»»

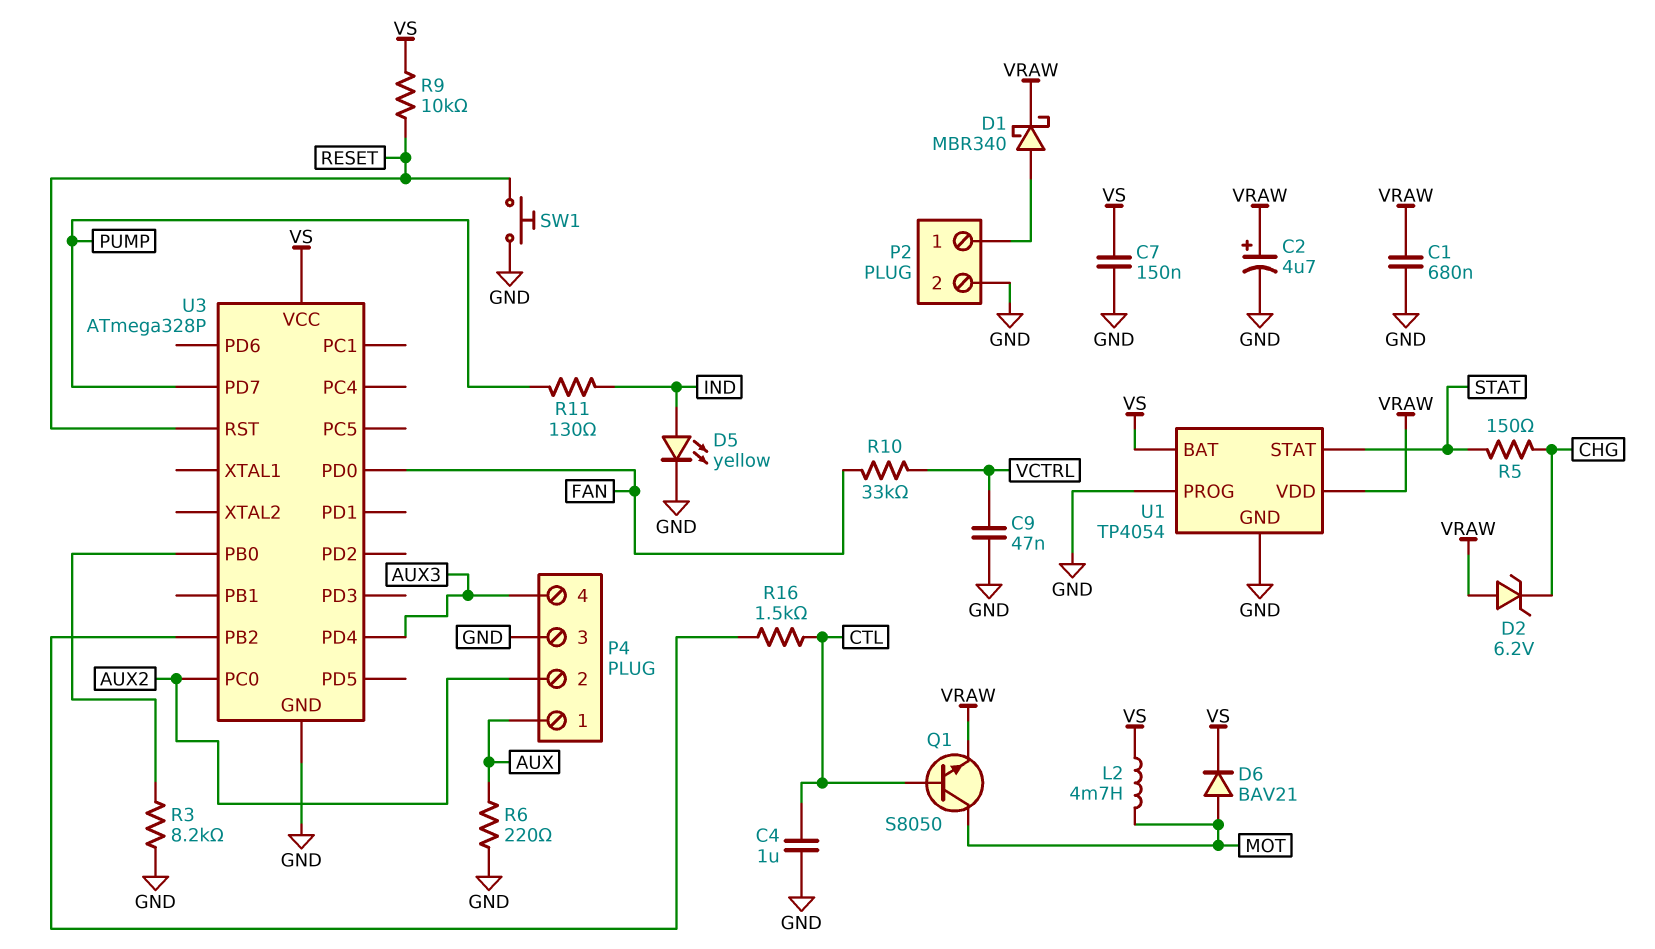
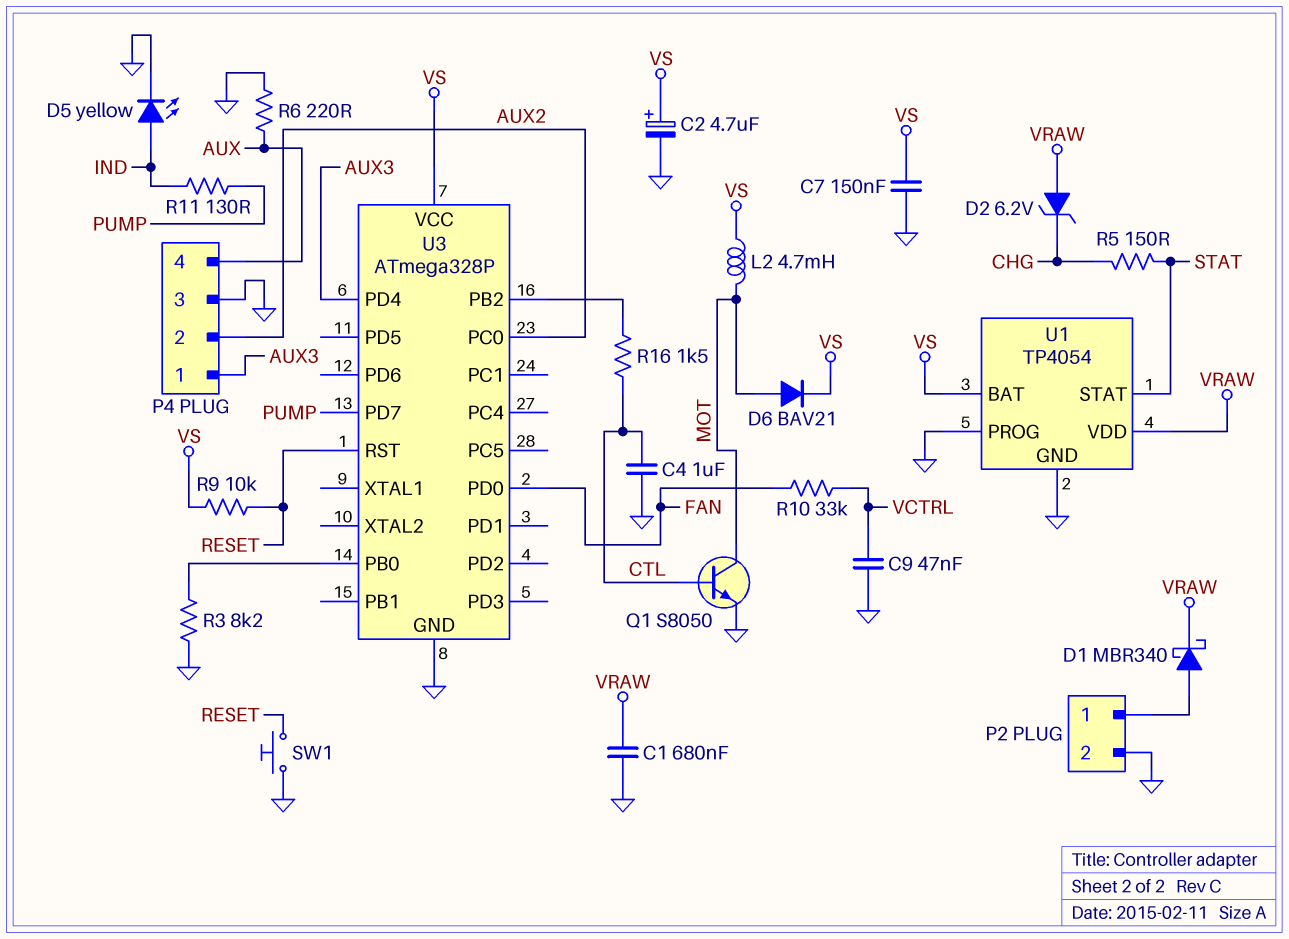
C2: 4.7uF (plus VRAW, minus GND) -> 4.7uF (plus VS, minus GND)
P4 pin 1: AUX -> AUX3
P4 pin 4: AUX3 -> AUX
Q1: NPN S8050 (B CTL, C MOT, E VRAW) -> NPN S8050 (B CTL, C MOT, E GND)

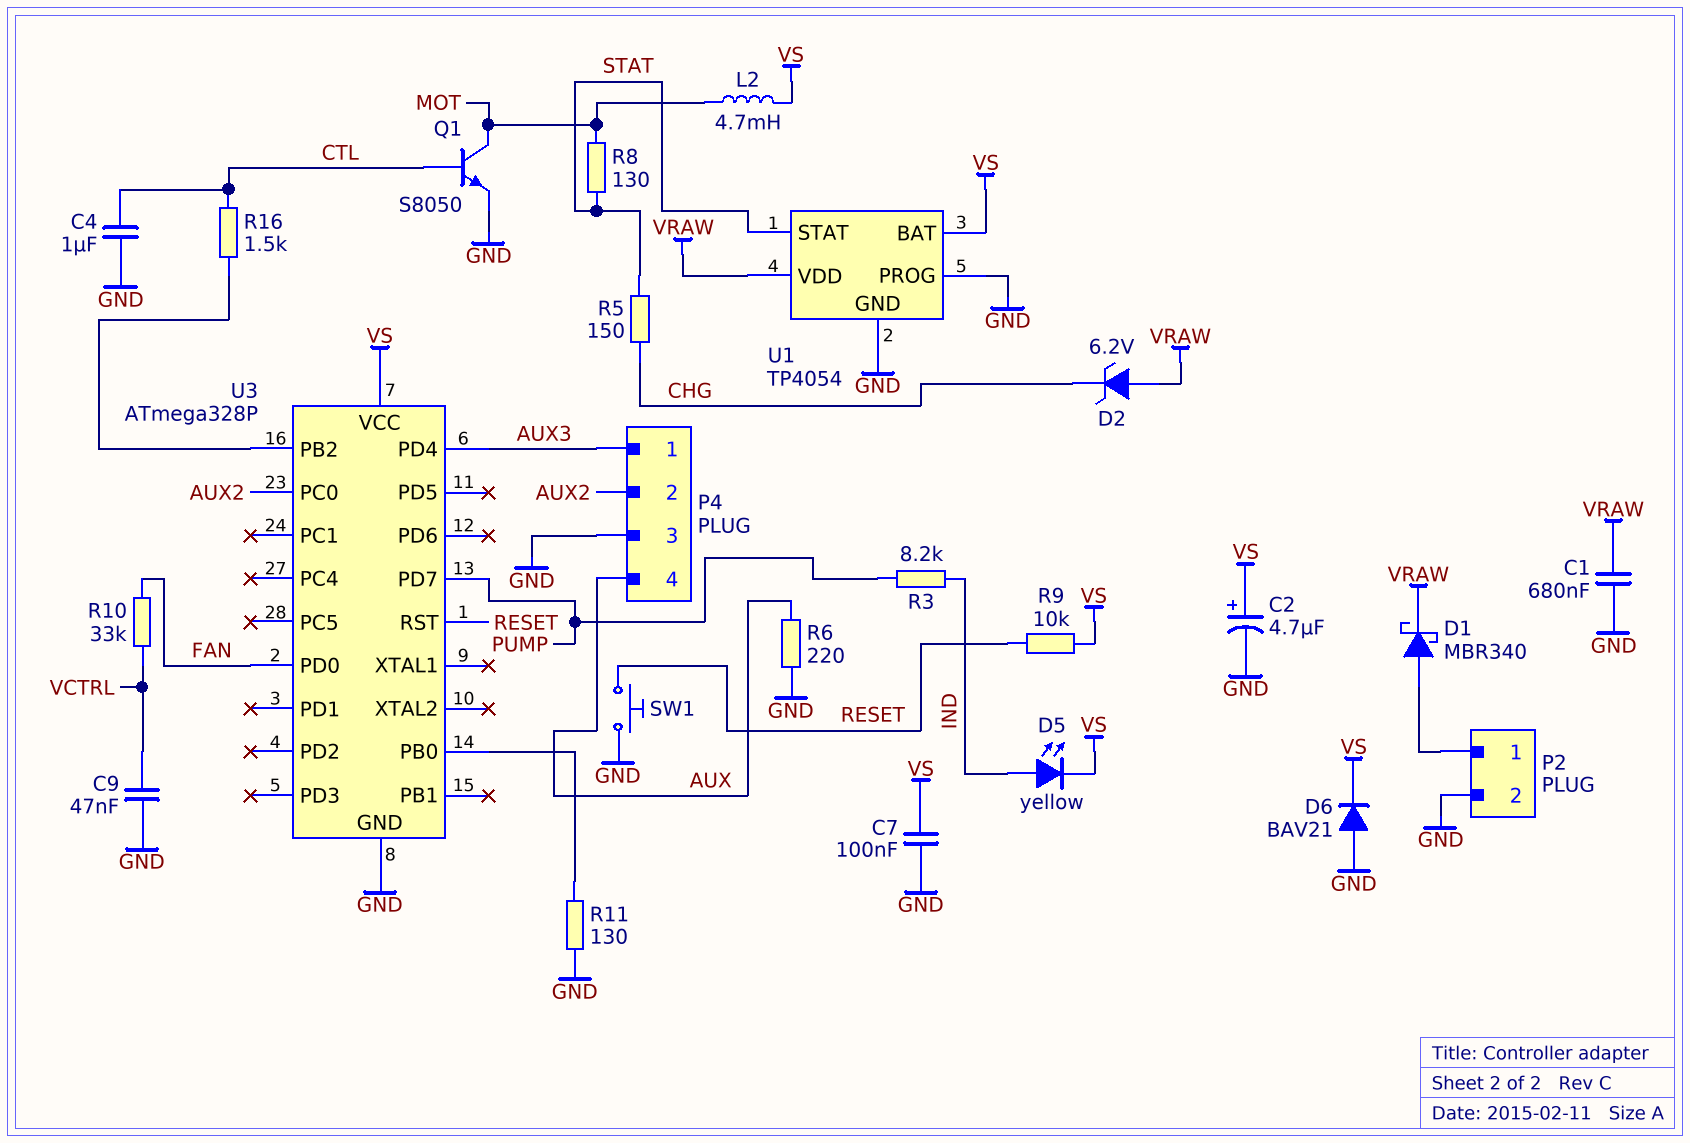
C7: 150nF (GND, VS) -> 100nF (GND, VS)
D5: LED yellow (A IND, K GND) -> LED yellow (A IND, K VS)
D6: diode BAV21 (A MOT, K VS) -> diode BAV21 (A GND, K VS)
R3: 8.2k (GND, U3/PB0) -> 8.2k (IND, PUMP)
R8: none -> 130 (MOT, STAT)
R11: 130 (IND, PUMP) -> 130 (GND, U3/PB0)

««

YOUR GOAL: Every line that holds the word "VRAW" should be copied from the records above.

RESULT FOR THIS TASK:
C2: 4.7uF (plus VRAW, minus GND) -> 4.7uF (plus VS, minus GND)
Q1: NPN S8050 (B CTL, C MOT, E VRAW) -> NPN S8050 (B CTL, C MOT, E GND)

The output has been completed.